*** DATA SHOWN Section Begins ***

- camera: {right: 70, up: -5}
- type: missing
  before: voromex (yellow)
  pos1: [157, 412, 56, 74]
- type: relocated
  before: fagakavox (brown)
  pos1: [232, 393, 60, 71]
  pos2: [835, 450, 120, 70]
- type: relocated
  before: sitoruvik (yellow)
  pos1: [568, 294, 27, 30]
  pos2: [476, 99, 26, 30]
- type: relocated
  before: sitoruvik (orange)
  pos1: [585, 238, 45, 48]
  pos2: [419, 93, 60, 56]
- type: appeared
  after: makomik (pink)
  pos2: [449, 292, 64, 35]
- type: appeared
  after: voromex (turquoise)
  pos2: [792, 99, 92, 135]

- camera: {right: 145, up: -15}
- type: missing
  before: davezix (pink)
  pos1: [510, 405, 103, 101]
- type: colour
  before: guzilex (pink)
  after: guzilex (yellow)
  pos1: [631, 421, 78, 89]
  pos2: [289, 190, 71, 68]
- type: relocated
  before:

*** DATA SHOWN Section Ends ***
*** DATA SHOWN Section Begins ***

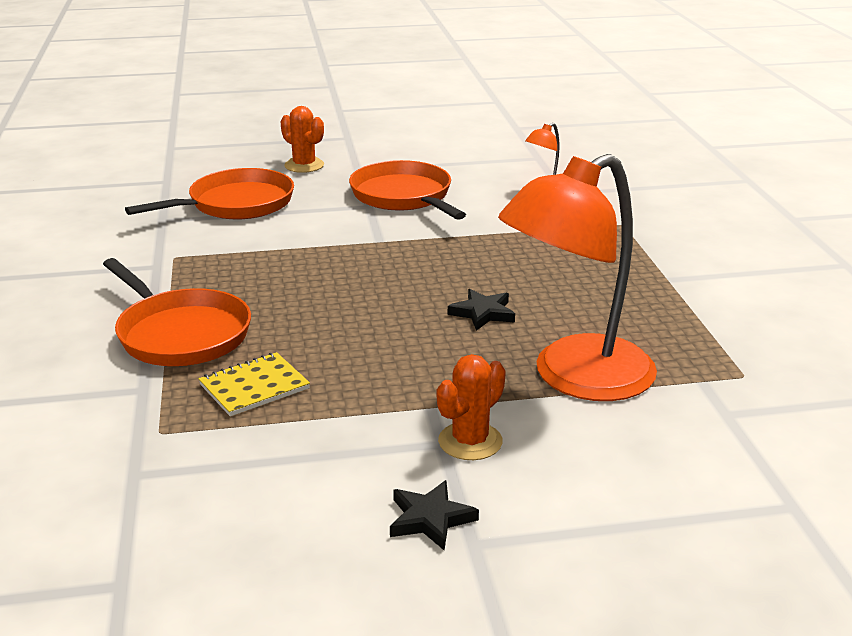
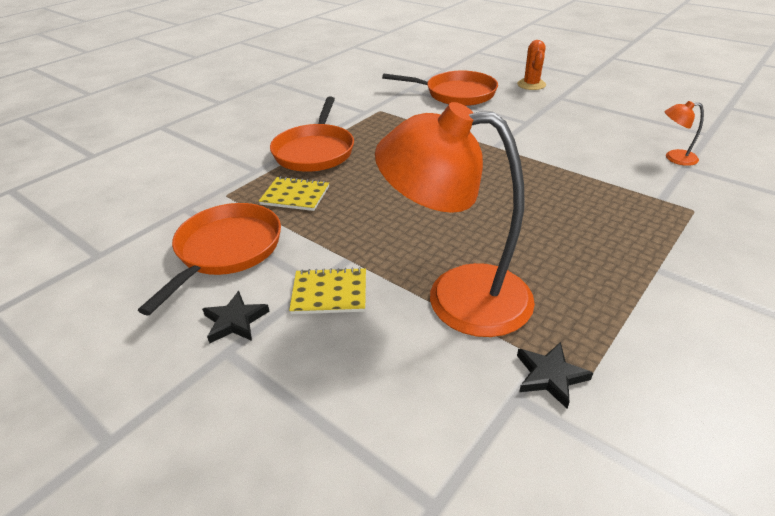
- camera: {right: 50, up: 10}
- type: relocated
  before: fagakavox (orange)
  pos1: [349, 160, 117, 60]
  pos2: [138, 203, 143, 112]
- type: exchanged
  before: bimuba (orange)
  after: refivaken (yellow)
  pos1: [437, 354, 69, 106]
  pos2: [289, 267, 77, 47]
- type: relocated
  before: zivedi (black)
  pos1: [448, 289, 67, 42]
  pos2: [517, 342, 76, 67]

*** DATA SHOWN Section Ends ***
*** DATA SHOWN Section Begins ***

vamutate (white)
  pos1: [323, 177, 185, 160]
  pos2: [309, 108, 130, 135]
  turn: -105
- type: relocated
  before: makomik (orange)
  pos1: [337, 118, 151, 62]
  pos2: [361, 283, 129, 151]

*** DATA SHOWN Section Ends ***

GOAL OF THE EXERCISE:
On how many lines above does the word "voromex" appear? Answer with that figure only.

ANSWER SECTION:
2